WORK TO BE COMPLETED: All lines below must be repeated exactly, with the pictures omitted.

Stored items from a collection:
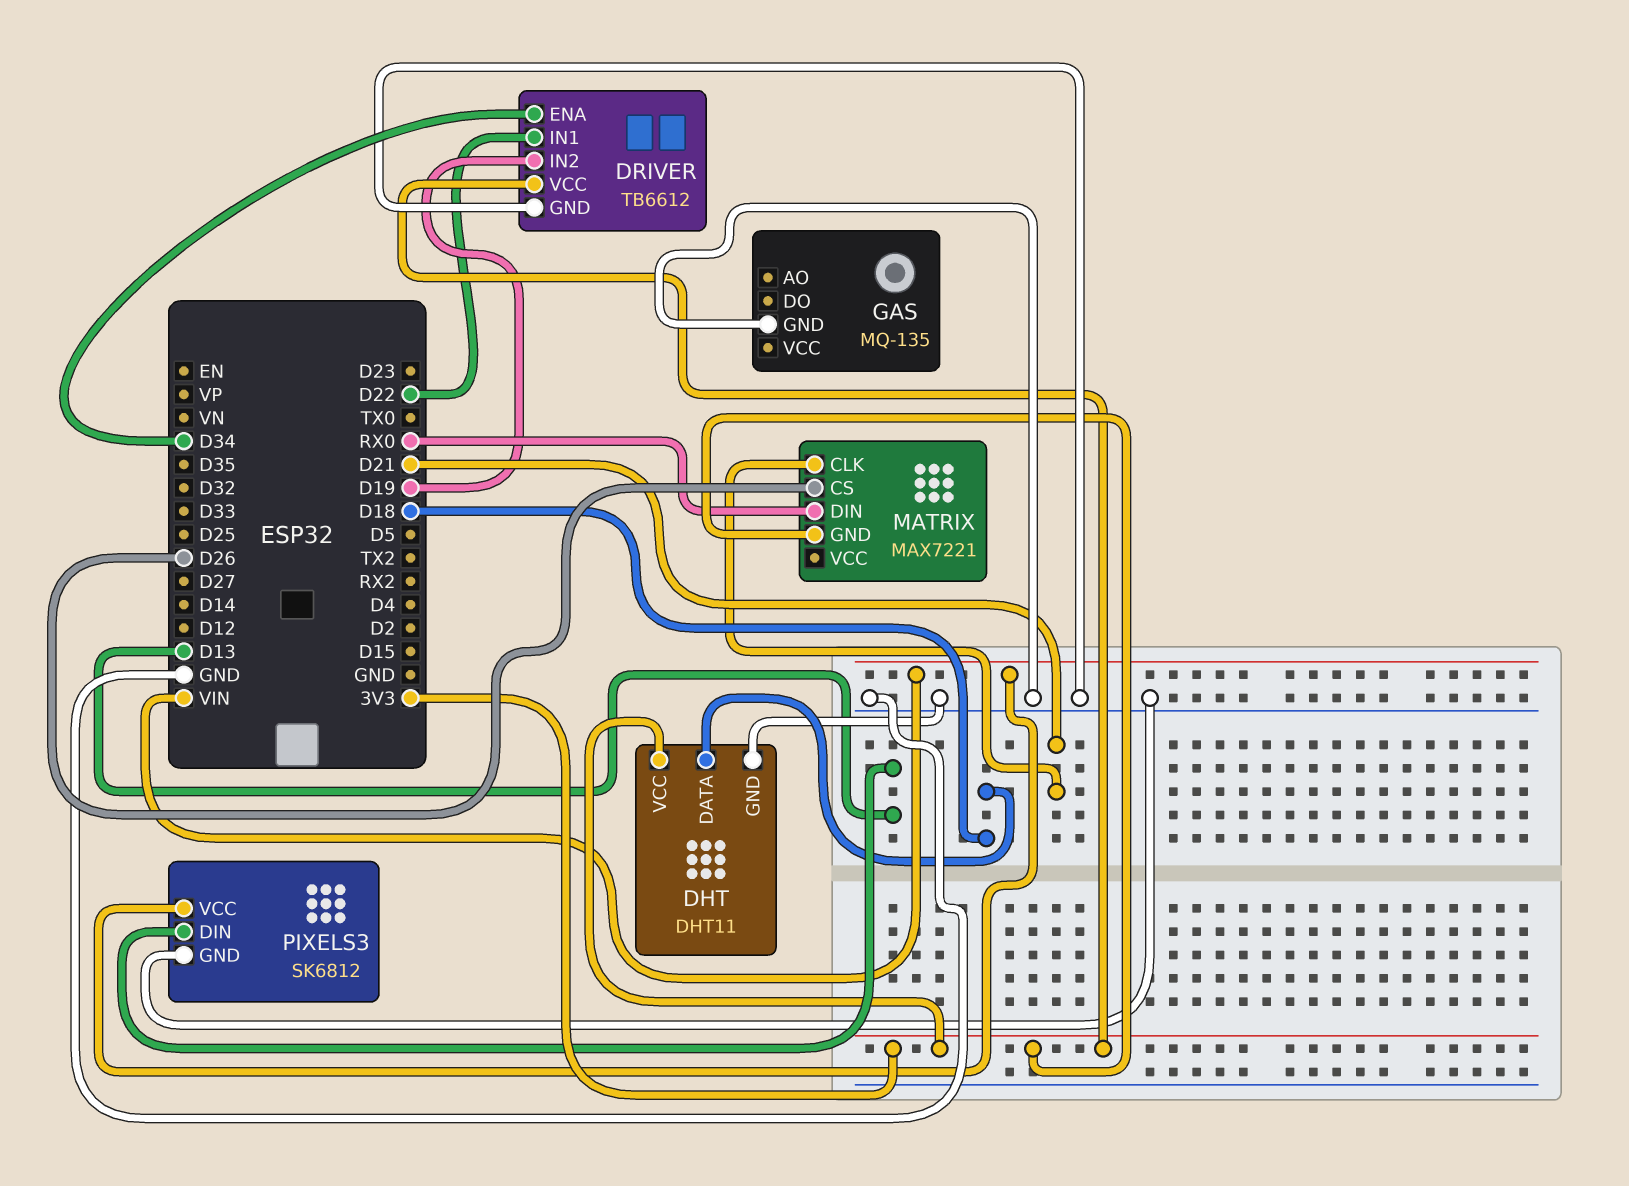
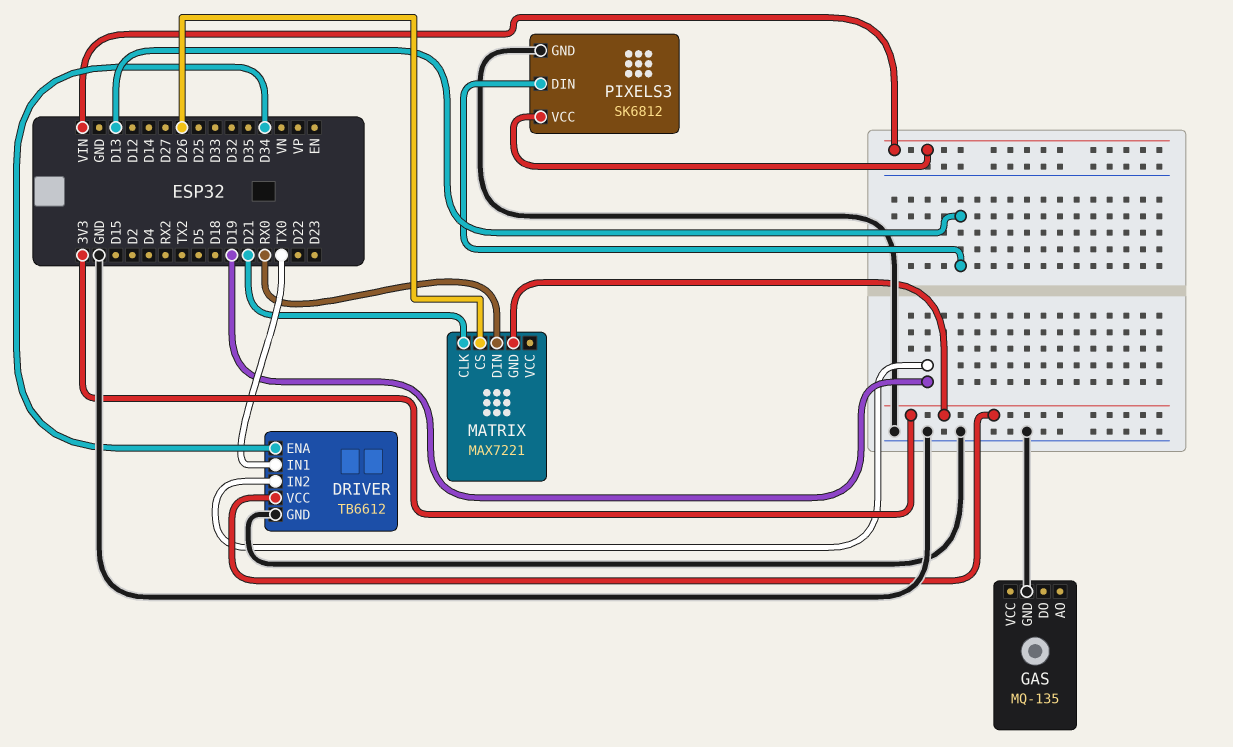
DHT: DHT11 -> none
DHT pin DATA: D18 -> none
DHT pin GND: GND -> none
DHT pin VCC: 3V3 -> none
DRIVER pin IN1: D22 -> TX0

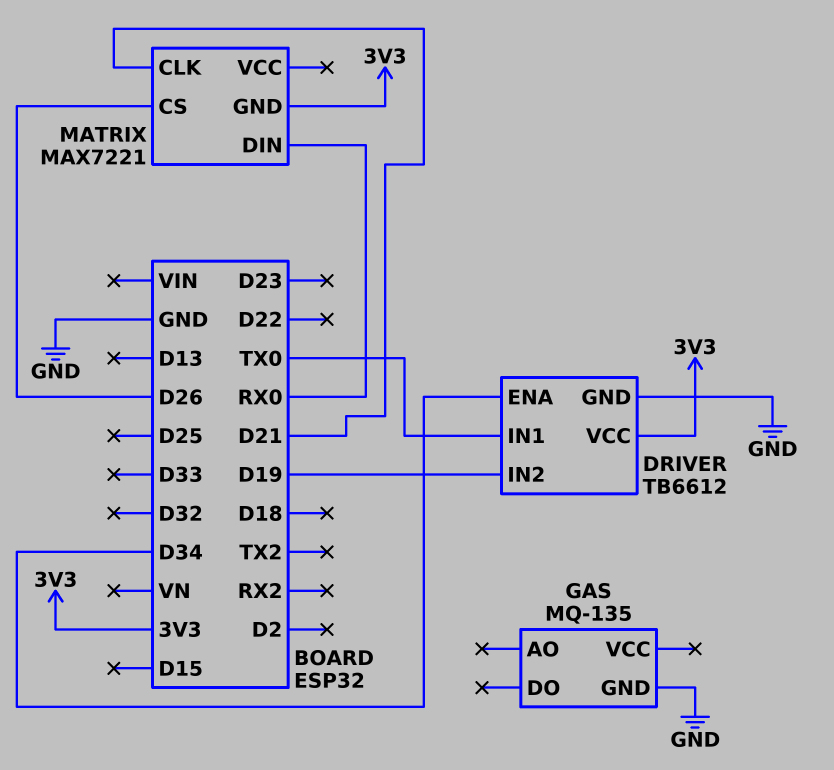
PIXELS3: SK6812 -> none
PIXELS3 pin DIN: D13 -> none
PIXELS3 pin GND: GND -> none
PIXELS3 pin VCC: VIN -> none

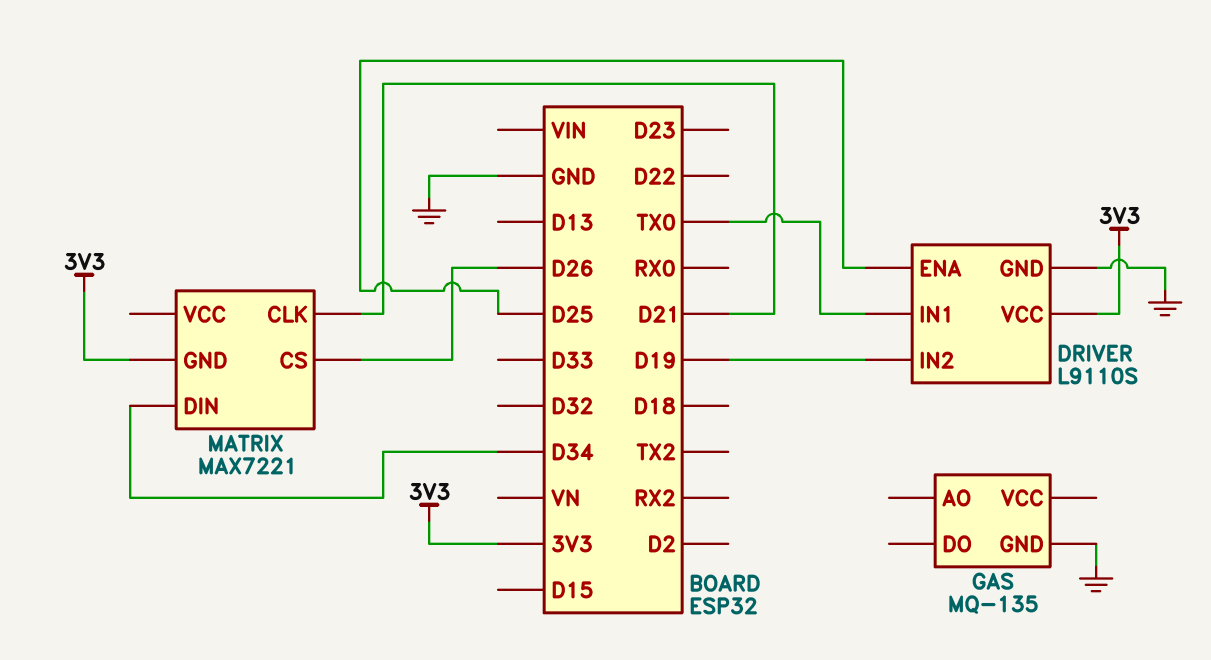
DRIVER: TB6612 -> L9110S
DRIVER pin ENA: D34 -> D25
MATRIX pin DIN: RX0 -> D34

OUTPUT BELOW:
DHT: DHT11 -> none
DHT pin DATA: D18 -> none
DHT pin GND: GND -> none
DHT pin VCC: 3V3 -> none
DRIVER pin IN1: D22 -> TX0

PIXELS3: SK6812 -> none
PIXELS3 pin DIN: D13 -> none
PIXELS3 pin GND: GND -> none
PIXELS3 pin VCC: VIN -> none

DRIVER: TB6612 -> L9110S
DRIVER pin ENA: D34 -> D25
MATRIX pin DIN: RX0 -> D34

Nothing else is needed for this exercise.